Segment Open

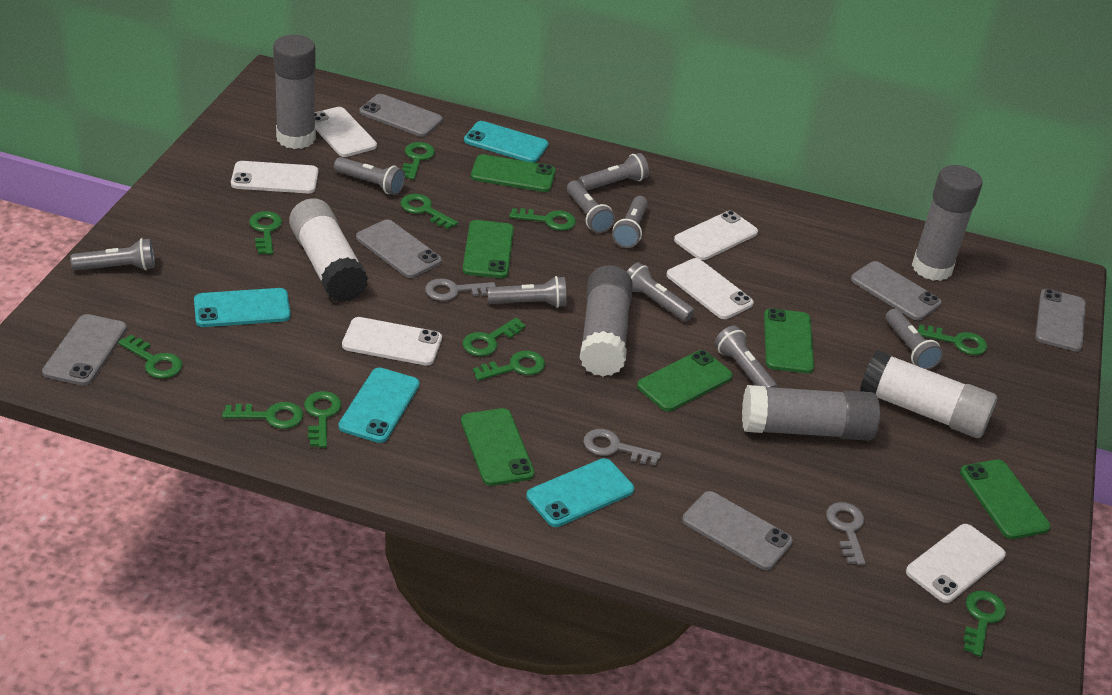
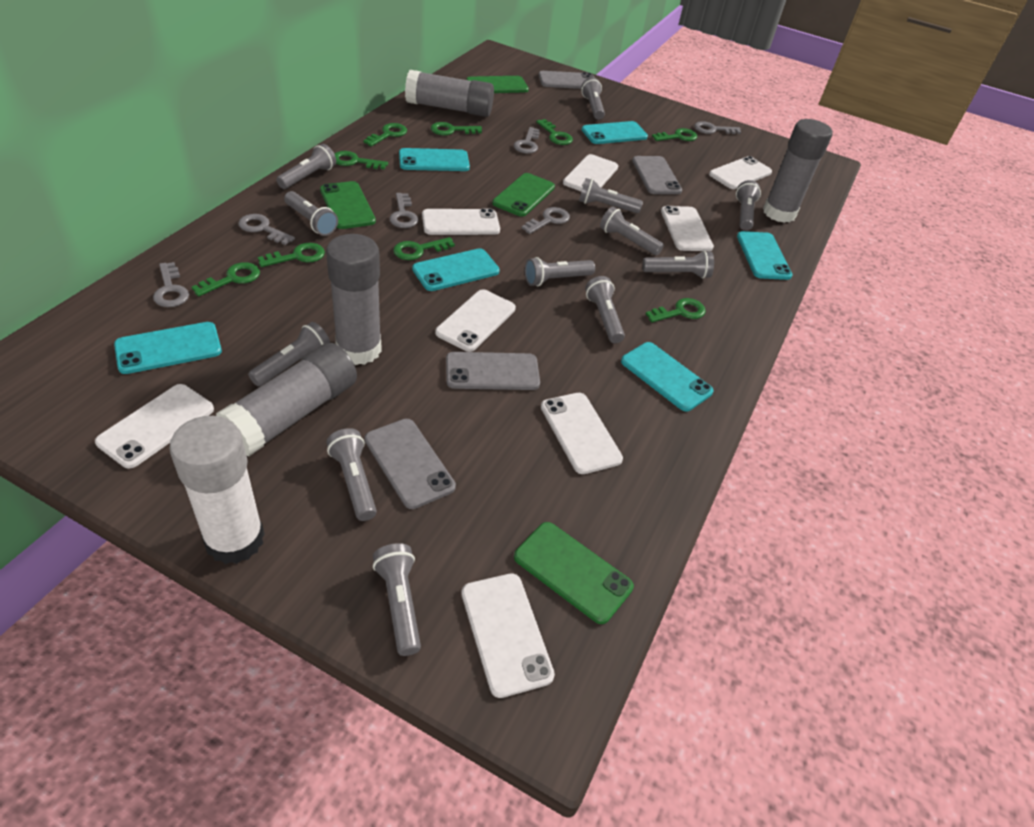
green key: 11 -> 9
green phone: 6 -> 4
grey flashlight: 9 -> 12
grey key: 3 -> 6
grey phone: 6 -> 4
turquoise phone: 4 -> 6
white glue stick: 2 -> 1
white phone: 6 -> 8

Segment Closed

To-do item: Could you print the listing above word for word, without its pictures?

Solution to this task:
green key: 11 -> 9
green phone: 6 -> 4
grey flashlight: 9 -> 12
grey key: 3 -> 6
grey phone: 6 -> 4
turquoise phone: 4 -> 6
white glue stick: 2 -> 1
white phone: 6 -> 8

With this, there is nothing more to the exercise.